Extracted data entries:
- Opening Delimiter -
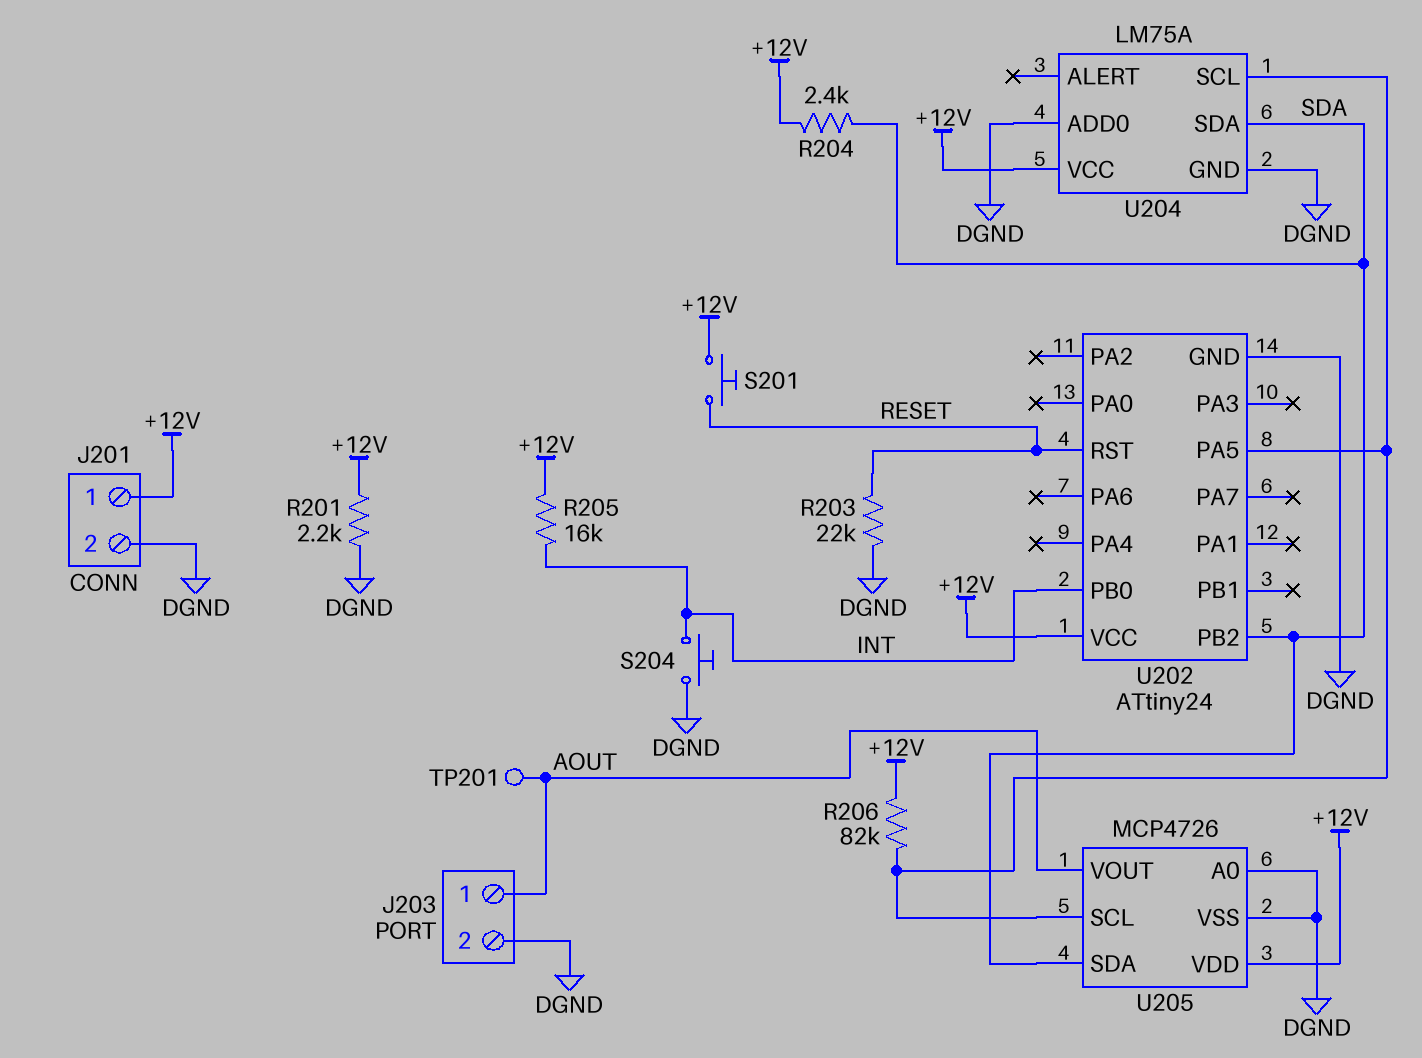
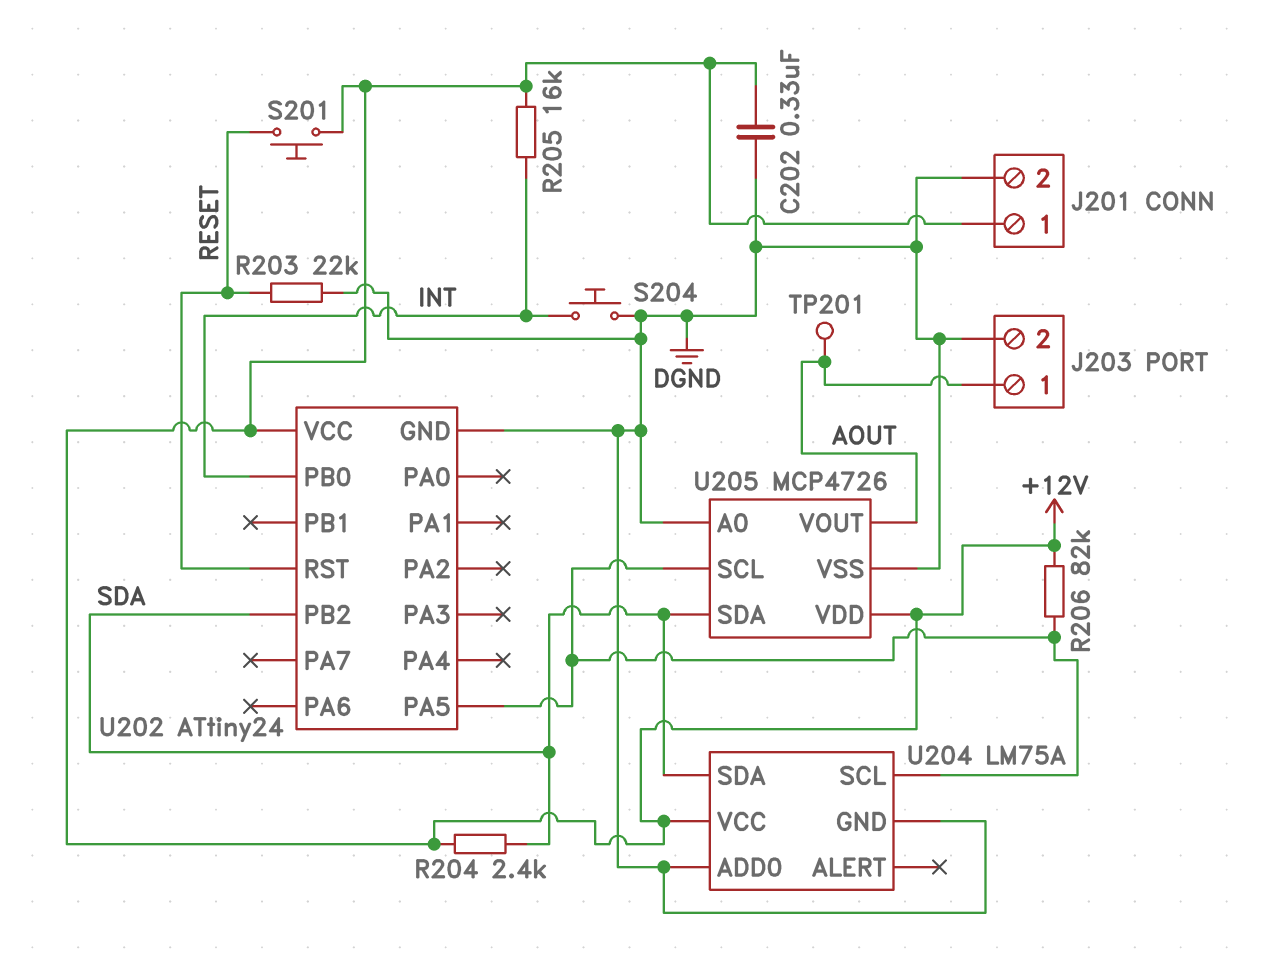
C202: none -> 330nF (+12V, DGND)
R201: 2.2k (+12V, DGND) -> none

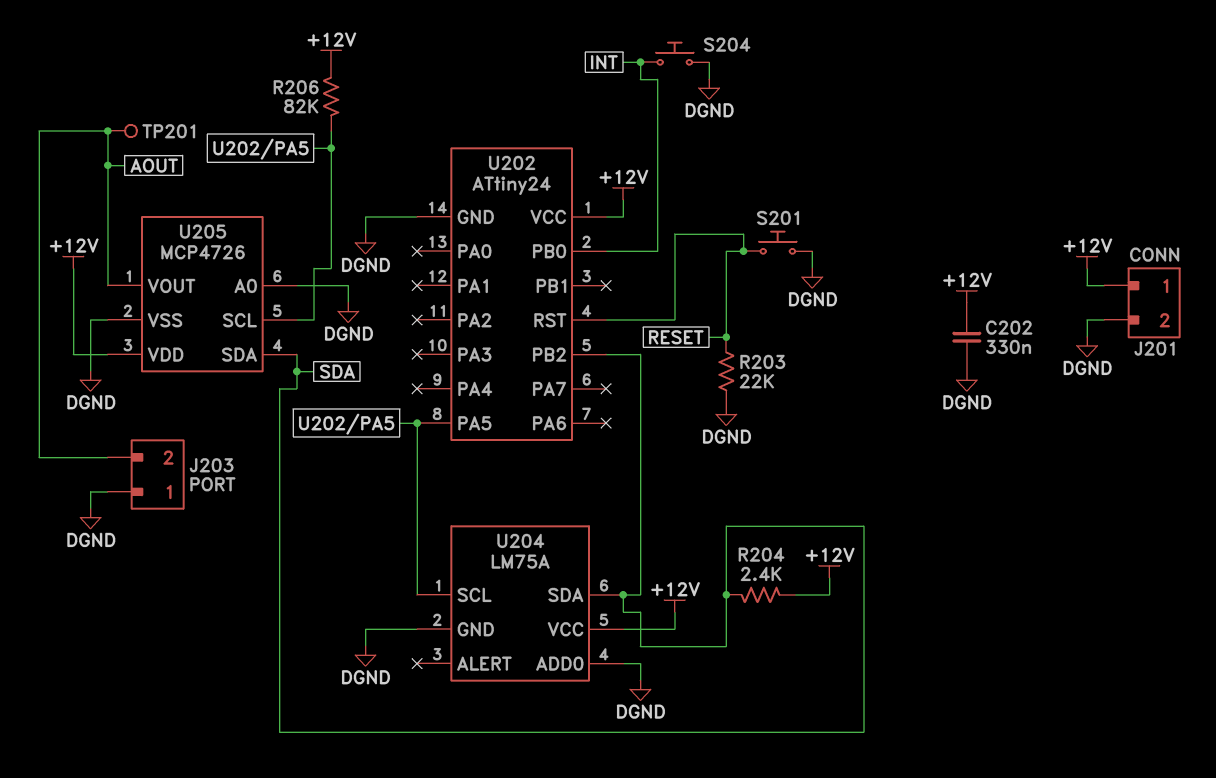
J203 pin 1: AOUT -> DGND
J203 pin 2: DGND -> AOUT
R205: 16k (+12V, INT) -> none
S201: button (+12V, RESET) -> button (DGND, RESET)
- Closing Delimiter -
● **What you will do**:
Word for word, repeat all the data, but not its images.

● **Written solution**:
C202: none -> 330nF (+12V, DGND)
R201: 2.2k (+12V, DGND) -> none

J203 pin 1: AOUT -> DGND
J203 pin 2: DGND -> AOUT
R205: 16k (+12V, INT) -> none
S201: button (+12V, RESET) -> button (DGND, RESET)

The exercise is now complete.